## Extracted records
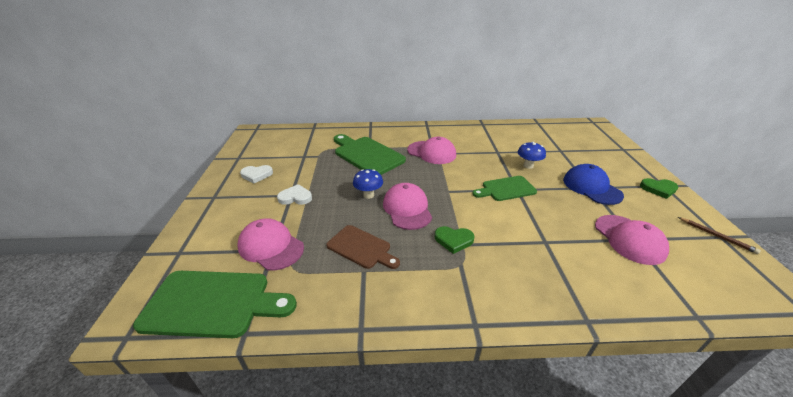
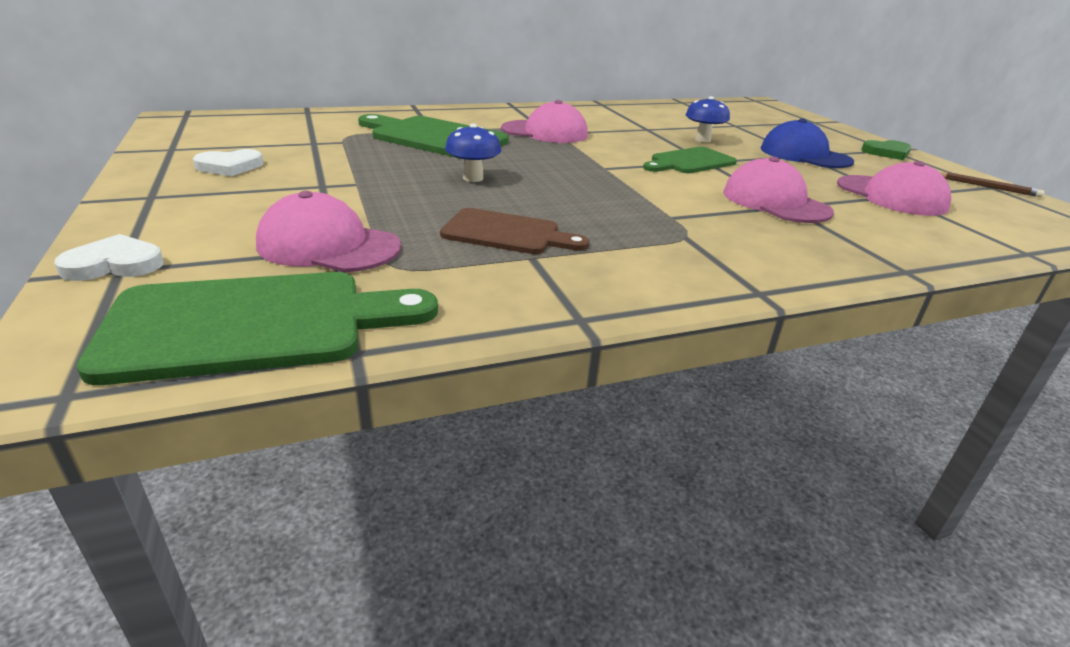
camera: 20 degrees left, 5 degrees down
white heart [277,184,312,205] -> white heart moved to [54,234,164,281]
pink cap [383,183,432,230] -> pink cap moved to [723,157,834,223]
green heart [435,226,475,254] -> none

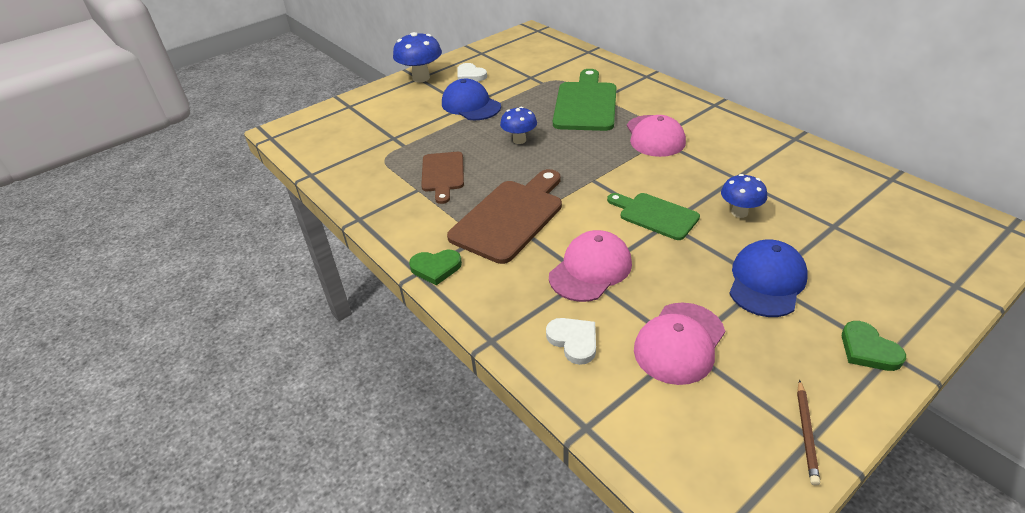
camera: 75 degrees right, 10 degrees up
white heart [54,234,164,281] -> white heart moved to [546,318,596,365]
green cutting board [76,272,438,385] -> none
pink cap [256,191,401,272] -> none
none -> blue mushroom [393,32,442,82]
none -> green heart [409,250,462,285]
none -> blue cap [442,79,501,120]
none -> brown cutting board [447,169,562,264]

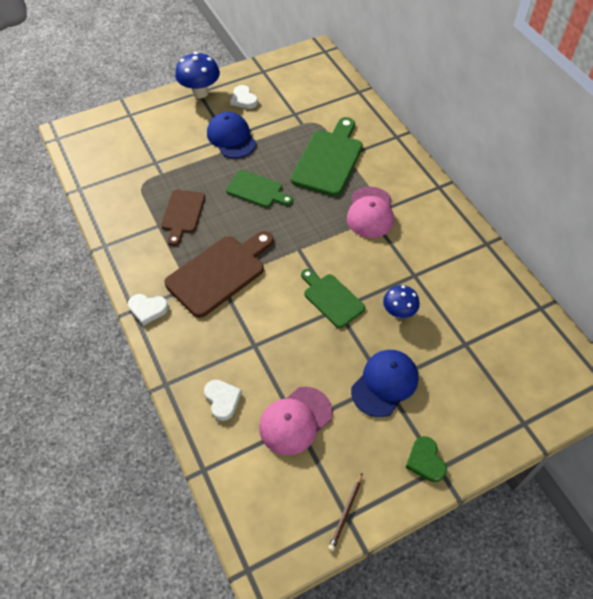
camera: 10 degrees right, 15 degrees up
green heart [409,250,462,285] -> white heart [128,294,168,326]
blue mushroom [500,107,537,144] -> green cutting board [226,170,293,208]
pink cap [549,230,632,302] -> none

## Exercise prompt
Only the text of the material belongs in your copy, which must match the original exactly.

## Answer area
camera: 20 degrees left, 5 degrees down
white heart [277,184,312,205] -> white heart moved to [54,234,164,281]
pink cap [383,183,432,230] -> pink cap moved to [723,157,834,223]
green heart [435,226,475,254] -> none

camera: 75 degrees right, 10 degrees up
white heart [54,234,164,281] -> white heart moved to [546,318,596,365]
green cutting board [76,272,438,385] -> none
pink cap [256,191,401,272] -> none
none -> blue mushroom [393,32,442,82]
none -> green heart [409,250,462,285]
none -> blue cap [442,79,501,120]
none -> brown cutting board [447,169,562,264]

camera: 10 degrees right, 15 degrees up
green heart [409,250,462,285] -> white heart [128,294,168,326]
blue mushroom [500,107,537,144] -> green cutting board [226,170,293,208]
pink cap [549,230,632,302] -> none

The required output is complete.